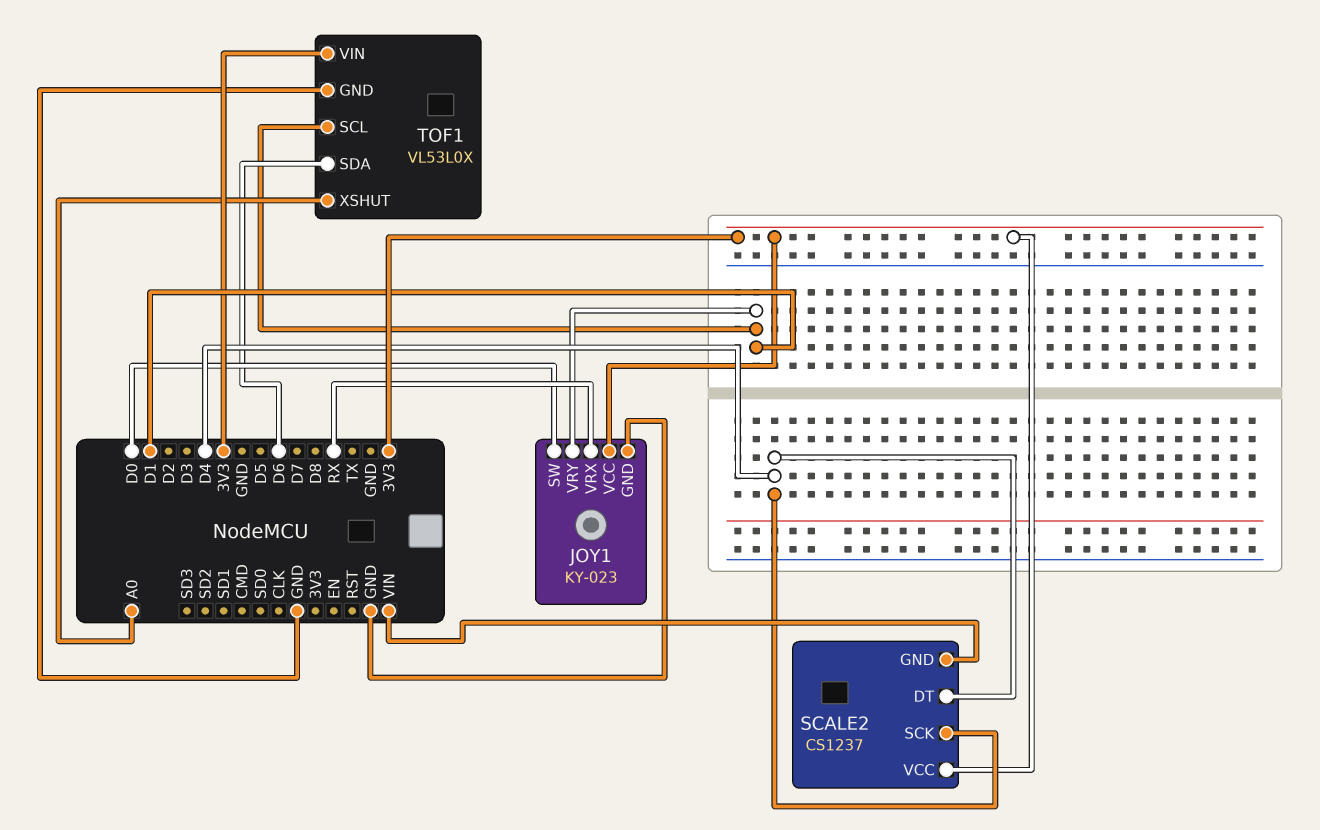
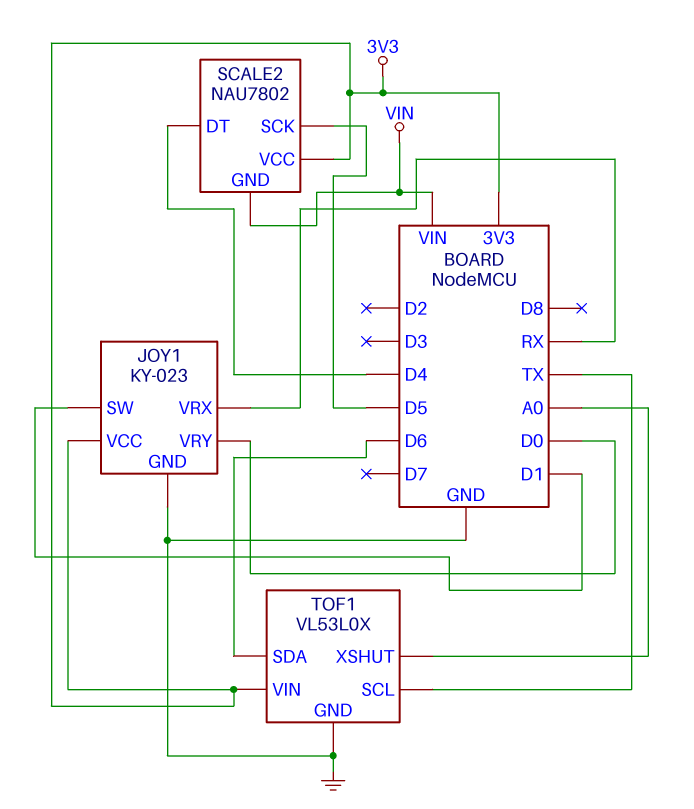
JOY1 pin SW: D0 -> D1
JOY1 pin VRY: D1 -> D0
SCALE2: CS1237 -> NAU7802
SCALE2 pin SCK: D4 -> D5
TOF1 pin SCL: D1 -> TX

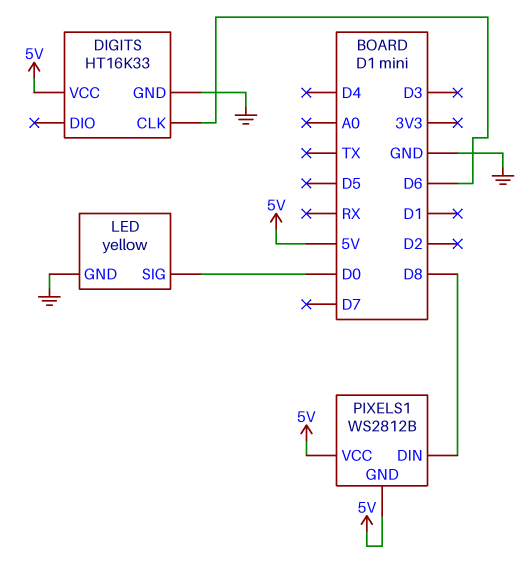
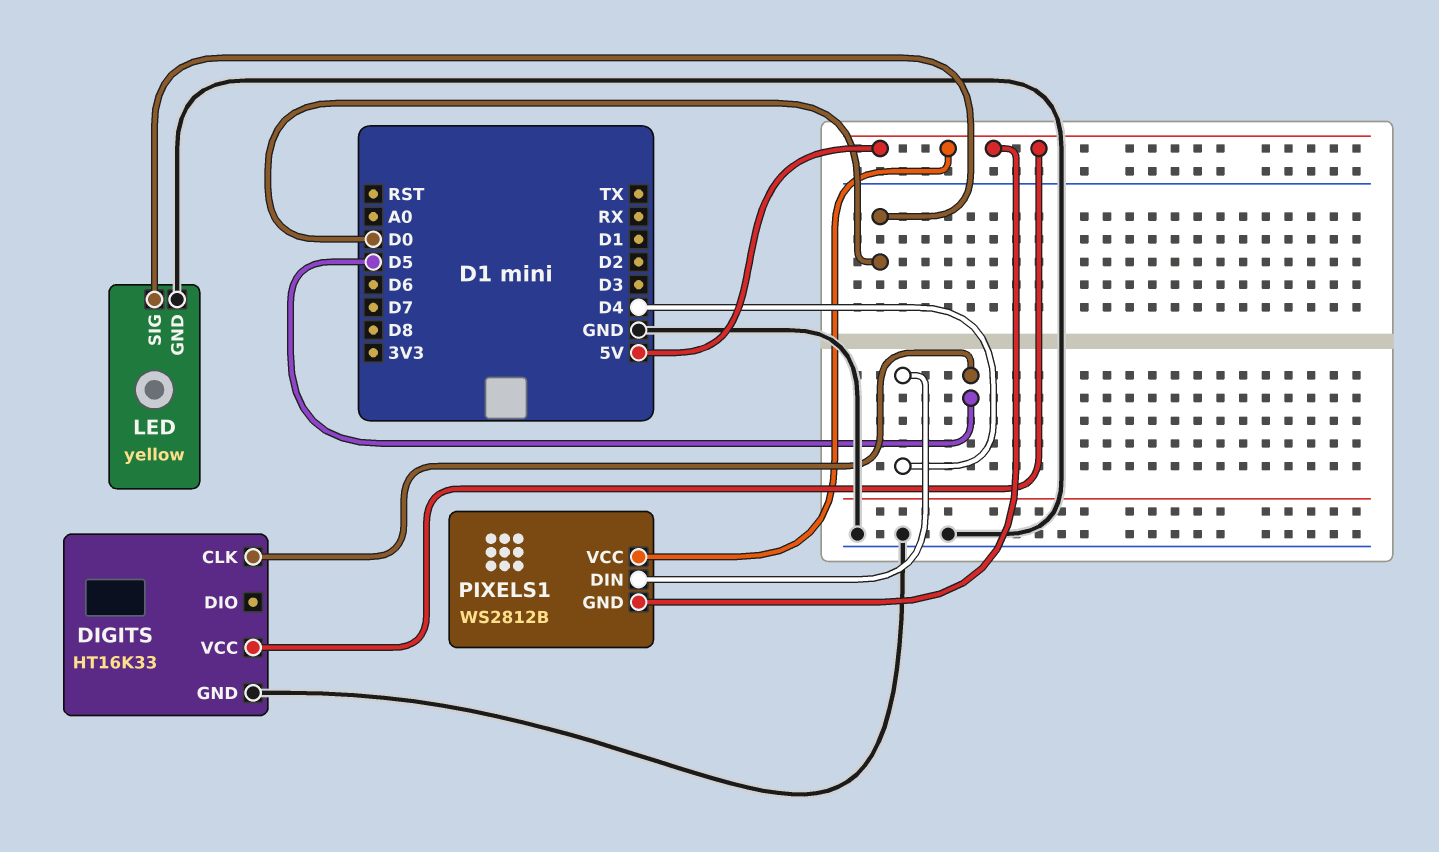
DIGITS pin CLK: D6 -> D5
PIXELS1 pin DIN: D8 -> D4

____

- To do
Type out the entries again without a single change, and leave the pictures out.

- Task result
JOY1 pin SW: D0 -> D1
JOY1 pin VRY: D1 -> D0
SCALE2: CS1237 -> NAU7802
SCALE2 pin SCK: D4 -> D5
TOF1 pin SCL: D1 -> TX

DIGITS pin CLK: D6 -> D5
PIXELS1 pin DIN: D8 -> D4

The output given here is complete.